A verbatim reproduction of the lines below, from the line containing "IC2: NOT 74HC14" through the line containing "S1: switch (0V, n6) -> button (0V, n6)", both ends included, is the whole required output.
★ ★ ★ ★ ★ ★ ★
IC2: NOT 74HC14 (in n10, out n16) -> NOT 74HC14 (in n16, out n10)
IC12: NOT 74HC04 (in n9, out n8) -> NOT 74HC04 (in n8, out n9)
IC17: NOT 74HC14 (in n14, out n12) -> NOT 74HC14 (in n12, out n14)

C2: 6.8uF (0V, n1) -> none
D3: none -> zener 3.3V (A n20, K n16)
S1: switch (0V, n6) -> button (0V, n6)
★ ★ ★ ★ ★ ★ ★
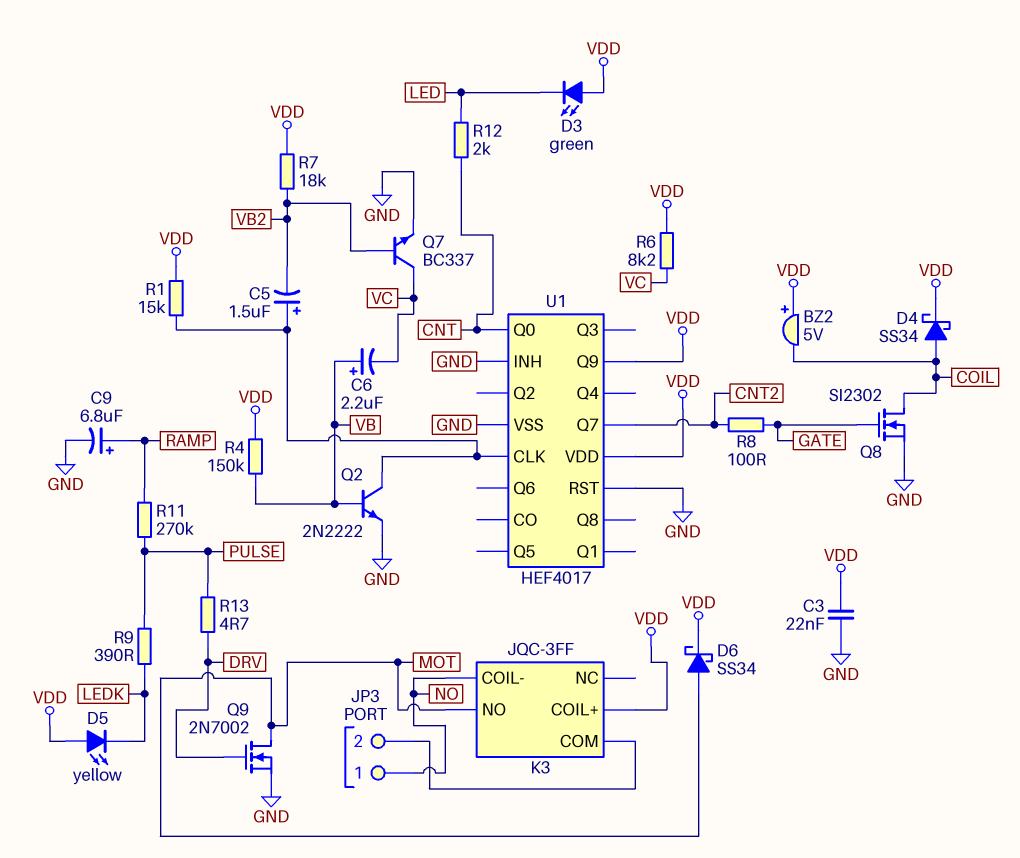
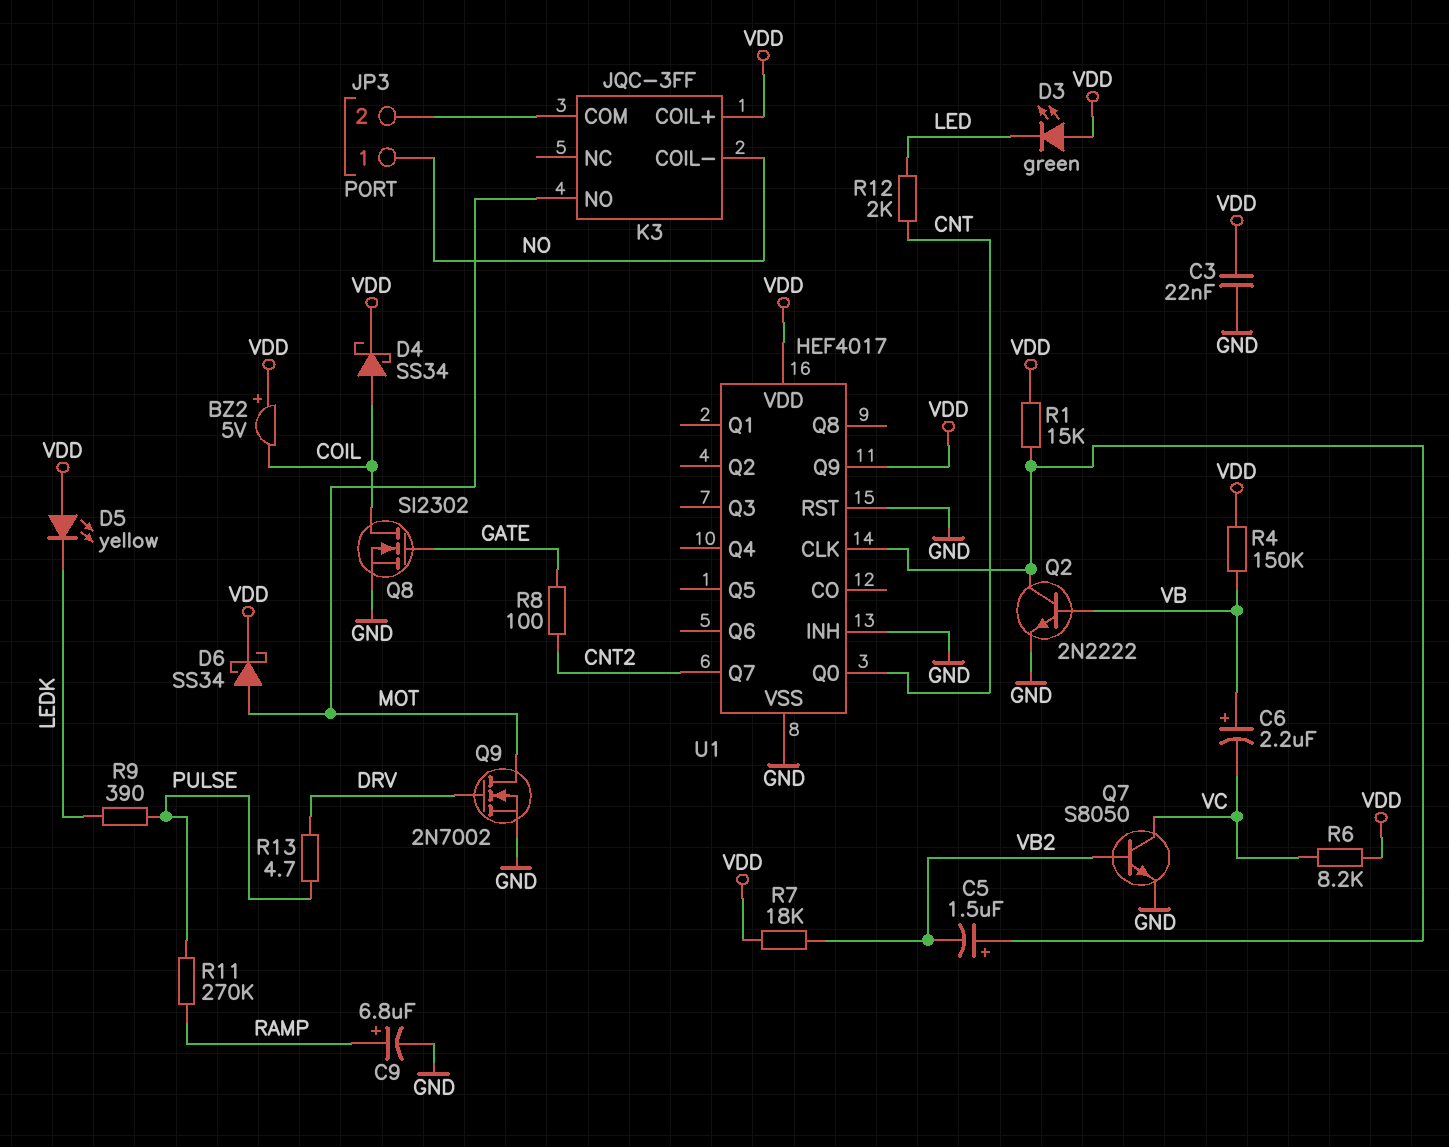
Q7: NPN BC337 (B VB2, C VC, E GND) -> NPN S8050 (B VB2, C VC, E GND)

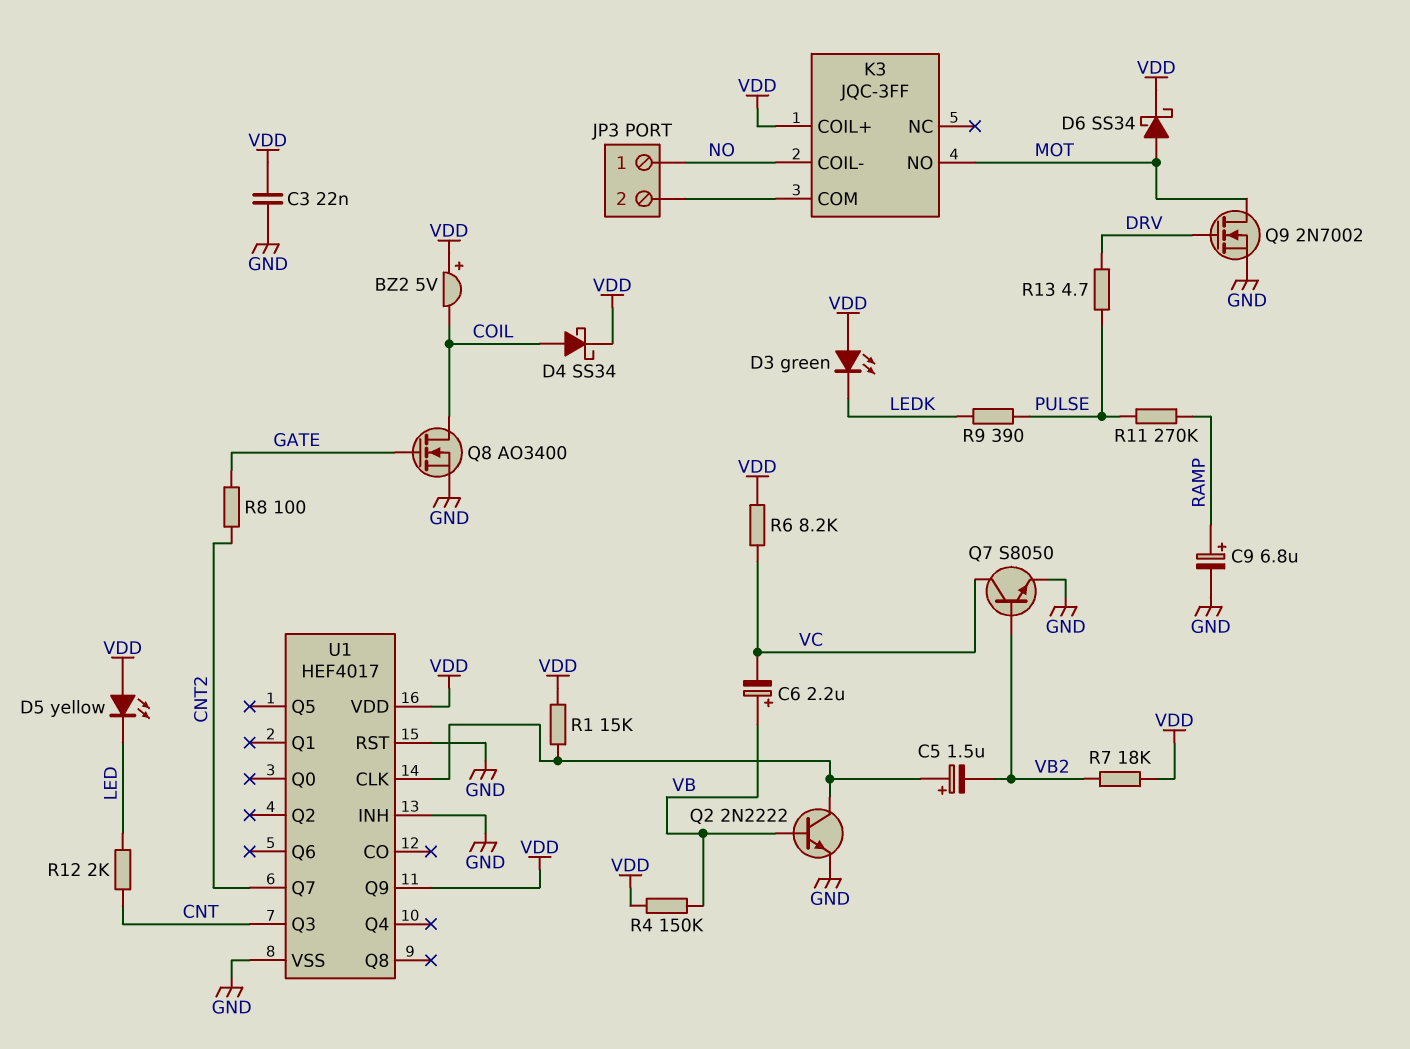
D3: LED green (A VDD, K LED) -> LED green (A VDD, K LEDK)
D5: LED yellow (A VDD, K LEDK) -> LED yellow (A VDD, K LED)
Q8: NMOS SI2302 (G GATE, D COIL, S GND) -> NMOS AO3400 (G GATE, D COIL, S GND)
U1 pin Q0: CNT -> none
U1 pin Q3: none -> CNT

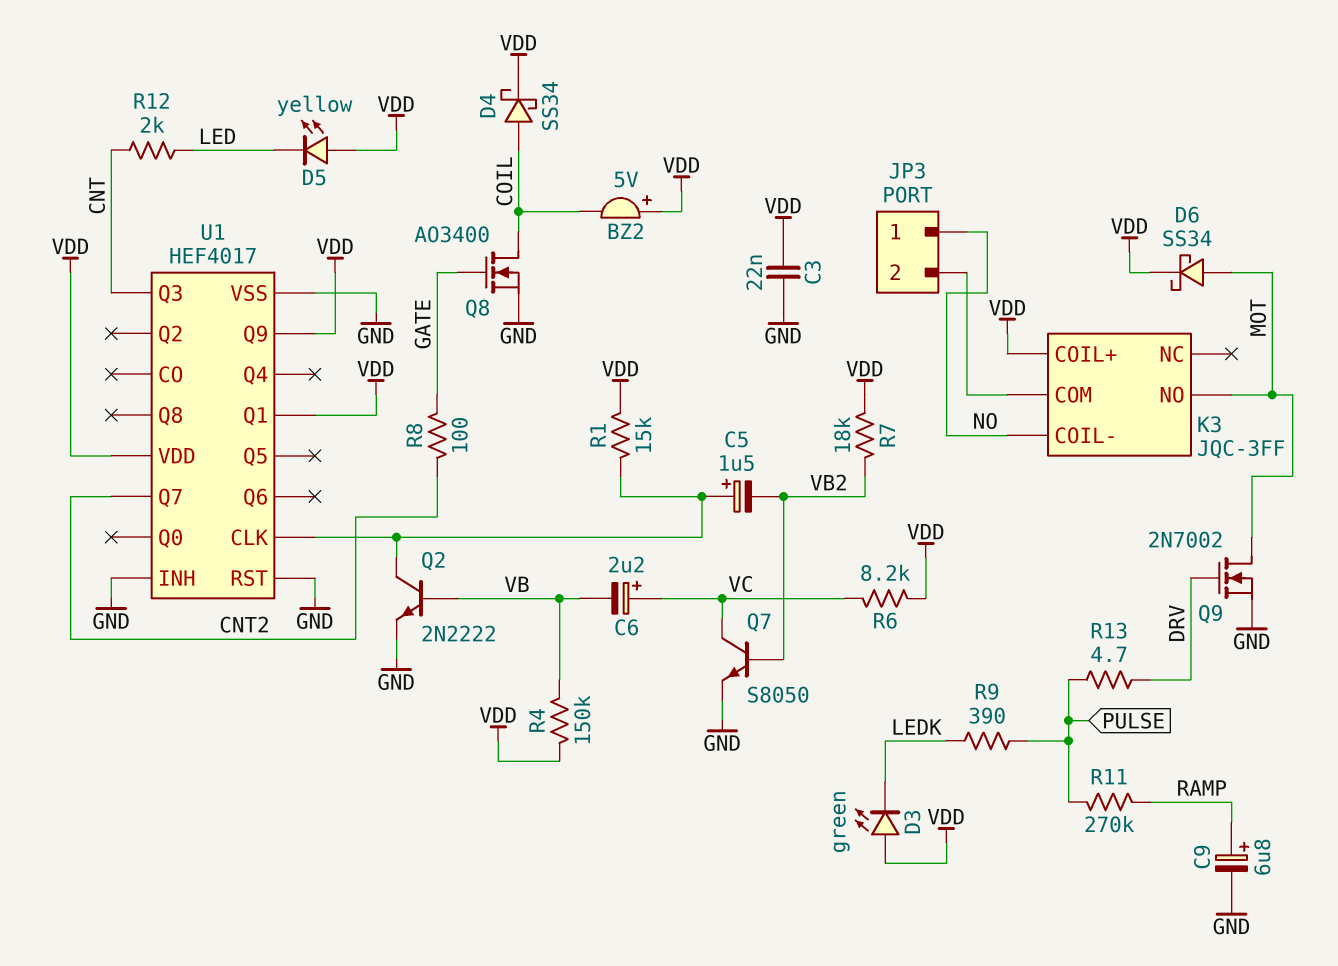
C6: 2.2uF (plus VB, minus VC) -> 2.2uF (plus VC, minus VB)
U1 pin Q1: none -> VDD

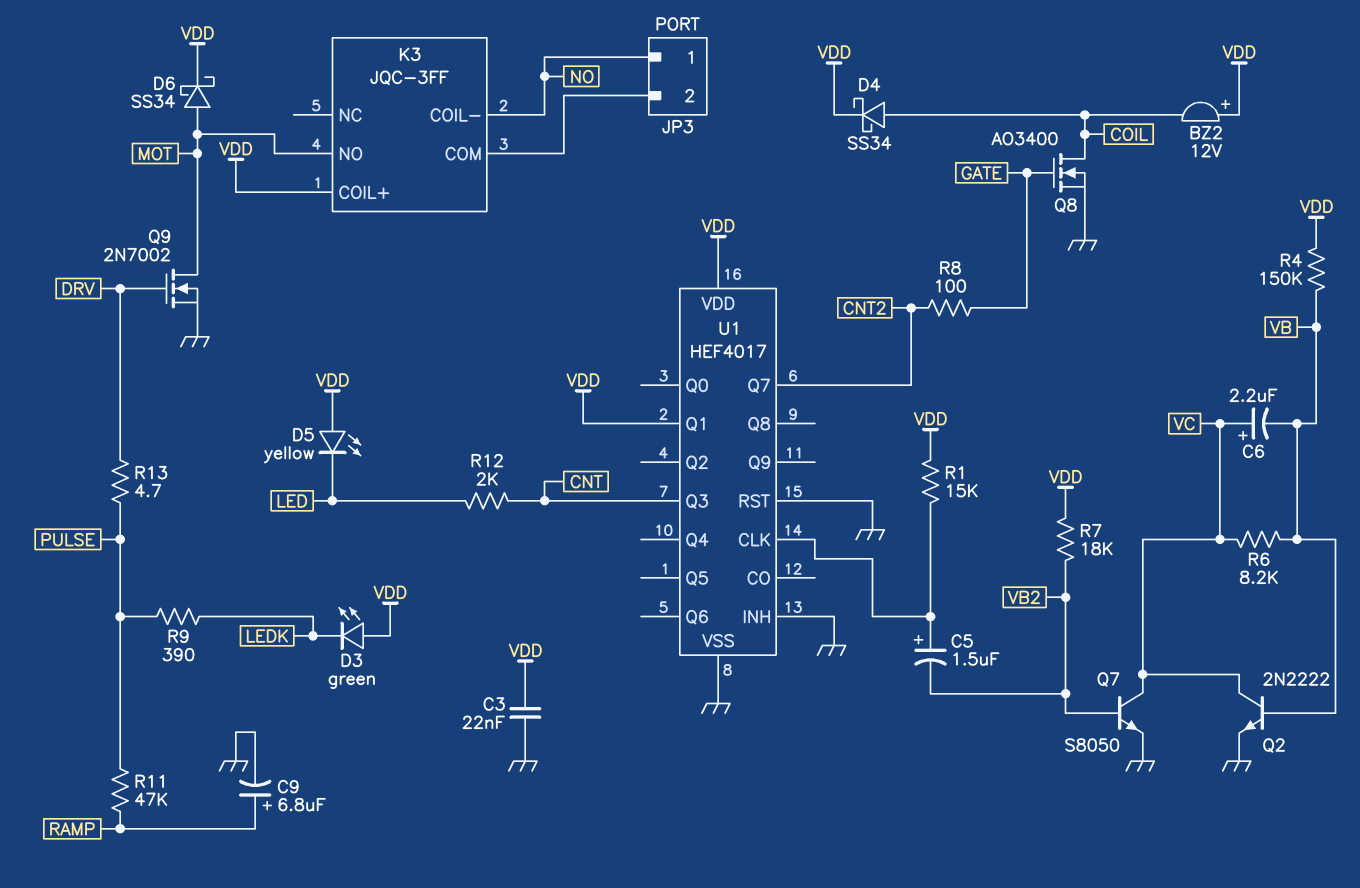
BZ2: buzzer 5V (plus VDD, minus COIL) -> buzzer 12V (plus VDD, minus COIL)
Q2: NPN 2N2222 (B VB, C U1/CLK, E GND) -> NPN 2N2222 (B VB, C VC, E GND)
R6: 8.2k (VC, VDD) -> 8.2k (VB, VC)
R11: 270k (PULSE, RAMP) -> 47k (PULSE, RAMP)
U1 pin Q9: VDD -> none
★ ★ ★ ★ ★ ★ ★
■ WORKED SOLUTION
IC2: NOT 74HC14 (in n10, out n16) -> NOT 74HC14 (in n16, out n10)
IC12: NOT 74HC04 (in n9, out n8) -> NOT 74HC04 (in n8, out n9)
IC17: NOT 74HC14 (in n14, out n12) -> NOT 74HC14 (in n12, out n14)

C2: 6.8uF (0V, n1) -> none
D3: none -> zener 3.3V (A n20, K n16)
S1: switch (0V, n6) -> button (0V, n6)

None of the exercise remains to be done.